• 待完成任务:
从下面的记录中筛选出所有含有字符串“Violino”的行，并把这些行原样抄写出来。

• 存储数据:
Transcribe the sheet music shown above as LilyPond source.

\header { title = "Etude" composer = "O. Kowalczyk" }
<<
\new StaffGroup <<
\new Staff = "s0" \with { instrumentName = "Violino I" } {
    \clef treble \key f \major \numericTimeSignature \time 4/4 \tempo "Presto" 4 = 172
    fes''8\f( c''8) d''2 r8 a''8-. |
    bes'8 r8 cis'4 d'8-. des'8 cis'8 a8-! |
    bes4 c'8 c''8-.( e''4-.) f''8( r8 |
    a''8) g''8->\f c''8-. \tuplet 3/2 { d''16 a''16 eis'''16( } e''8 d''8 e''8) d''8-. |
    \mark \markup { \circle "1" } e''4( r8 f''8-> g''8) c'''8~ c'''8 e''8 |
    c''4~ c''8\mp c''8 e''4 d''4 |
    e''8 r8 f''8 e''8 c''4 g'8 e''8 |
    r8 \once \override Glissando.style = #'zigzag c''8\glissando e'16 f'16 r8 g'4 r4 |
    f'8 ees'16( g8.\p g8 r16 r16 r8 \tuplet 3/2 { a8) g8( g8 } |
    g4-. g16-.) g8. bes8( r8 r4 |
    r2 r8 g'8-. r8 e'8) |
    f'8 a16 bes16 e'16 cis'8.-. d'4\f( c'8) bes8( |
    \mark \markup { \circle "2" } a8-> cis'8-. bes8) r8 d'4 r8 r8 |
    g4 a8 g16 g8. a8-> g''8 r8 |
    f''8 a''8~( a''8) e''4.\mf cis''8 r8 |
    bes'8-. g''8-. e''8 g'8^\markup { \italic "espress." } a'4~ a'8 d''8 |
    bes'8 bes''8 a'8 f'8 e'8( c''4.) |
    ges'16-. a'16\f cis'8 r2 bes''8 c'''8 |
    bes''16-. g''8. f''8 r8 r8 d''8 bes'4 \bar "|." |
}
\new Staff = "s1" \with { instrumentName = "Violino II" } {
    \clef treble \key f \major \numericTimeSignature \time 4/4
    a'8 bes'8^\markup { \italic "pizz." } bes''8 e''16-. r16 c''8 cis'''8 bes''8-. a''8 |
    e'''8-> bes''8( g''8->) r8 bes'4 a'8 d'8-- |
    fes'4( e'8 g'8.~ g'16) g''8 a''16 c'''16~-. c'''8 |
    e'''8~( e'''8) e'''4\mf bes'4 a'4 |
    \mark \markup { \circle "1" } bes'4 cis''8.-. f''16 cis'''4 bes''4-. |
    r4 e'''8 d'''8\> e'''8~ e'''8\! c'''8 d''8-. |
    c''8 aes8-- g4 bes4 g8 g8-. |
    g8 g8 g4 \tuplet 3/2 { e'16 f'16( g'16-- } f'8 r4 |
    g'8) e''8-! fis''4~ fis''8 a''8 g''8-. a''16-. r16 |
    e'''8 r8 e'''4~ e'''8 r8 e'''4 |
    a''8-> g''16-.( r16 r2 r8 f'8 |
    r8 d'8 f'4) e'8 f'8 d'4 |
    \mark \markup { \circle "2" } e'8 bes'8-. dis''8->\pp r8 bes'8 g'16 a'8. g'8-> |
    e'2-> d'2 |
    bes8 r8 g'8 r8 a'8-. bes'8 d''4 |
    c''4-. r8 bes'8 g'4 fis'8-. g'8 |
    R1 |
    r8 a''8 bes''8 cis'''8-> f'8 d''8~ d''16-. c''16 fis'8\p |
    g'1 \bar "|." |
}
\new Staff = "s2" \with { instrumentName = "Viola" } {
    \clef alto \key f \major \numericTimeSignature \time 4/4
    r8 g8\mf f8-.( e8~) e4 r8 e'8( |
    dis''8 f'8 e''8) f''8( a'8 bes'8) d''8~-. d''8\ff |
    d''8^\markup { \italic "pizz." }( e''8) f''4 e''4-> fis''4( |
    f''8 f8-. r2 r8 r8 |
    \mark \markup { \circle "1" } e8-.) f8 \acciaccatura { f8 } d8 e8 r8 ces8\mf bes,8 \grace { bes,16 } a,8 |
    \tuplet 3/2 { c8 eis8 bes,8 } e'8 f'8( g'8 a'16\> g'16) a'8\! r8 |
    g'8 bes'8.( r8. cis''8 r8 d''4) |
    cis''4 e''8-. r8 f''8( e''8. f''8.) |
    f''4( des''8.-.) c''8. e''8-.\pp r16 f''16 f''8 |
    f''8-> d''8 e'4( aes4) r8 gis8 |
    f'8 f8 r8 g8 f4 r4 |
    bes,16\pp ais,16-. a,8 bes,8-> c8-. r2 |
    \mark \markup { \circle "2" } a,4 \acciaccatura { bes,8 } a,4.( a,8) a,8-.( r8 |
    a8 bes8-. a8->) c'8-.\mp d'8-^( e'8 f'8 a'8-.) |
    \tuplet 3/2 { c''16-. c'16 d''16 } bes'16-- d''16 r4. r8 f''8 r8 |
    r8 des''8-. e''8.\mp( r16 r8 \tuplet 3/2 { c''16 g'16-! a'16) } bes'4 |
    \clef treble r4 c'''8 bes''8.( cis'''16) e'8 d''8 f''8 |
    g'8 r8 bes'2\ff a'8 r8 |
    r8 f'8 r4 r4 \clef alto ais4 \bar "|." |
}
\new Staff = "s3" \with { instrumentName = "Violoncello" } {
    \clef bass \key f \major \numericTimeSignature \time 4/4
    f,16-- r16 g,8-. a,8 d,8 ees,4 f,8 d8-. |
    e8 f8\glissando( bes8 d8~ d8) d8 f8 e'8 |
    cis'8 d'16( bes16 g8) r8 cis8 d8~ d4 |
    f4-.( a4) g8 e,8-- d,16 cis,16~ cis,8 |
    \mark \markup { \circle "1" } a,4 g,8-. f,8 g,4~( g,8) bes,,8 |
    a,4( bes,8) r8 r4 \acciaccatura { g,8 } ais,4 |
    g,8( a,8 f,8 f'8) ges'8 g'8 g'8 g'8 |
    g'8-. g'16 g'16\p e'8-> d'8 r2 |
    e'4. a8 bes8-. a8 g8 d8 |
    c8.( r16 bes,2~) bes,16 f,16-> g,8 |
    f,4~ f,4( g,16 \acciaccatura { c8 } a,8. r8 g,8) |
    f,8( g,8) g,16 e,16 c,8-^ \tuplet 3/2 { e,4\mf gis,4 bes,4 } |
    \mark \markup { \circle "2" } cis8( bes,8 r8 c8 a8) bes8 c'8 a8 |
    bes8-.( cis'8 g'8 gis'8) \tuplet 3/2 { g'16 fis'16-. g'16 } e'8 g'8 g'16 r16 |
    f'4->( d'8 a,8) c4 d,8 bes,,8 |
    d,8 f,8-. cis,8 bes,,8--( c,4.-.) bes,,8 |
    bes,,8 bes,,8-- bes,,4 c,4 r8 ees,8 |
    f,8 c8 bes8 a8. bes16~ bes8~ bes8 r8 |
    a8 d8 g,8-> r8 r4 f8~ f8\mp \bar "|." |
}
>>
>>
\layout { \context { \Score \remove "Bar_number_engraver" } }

• 任务答案:
\new Staff = "s0" \with { instrumentName = "Violino I" } {
\new Staff = "s1" \with { instrumentName = "Violino II" } {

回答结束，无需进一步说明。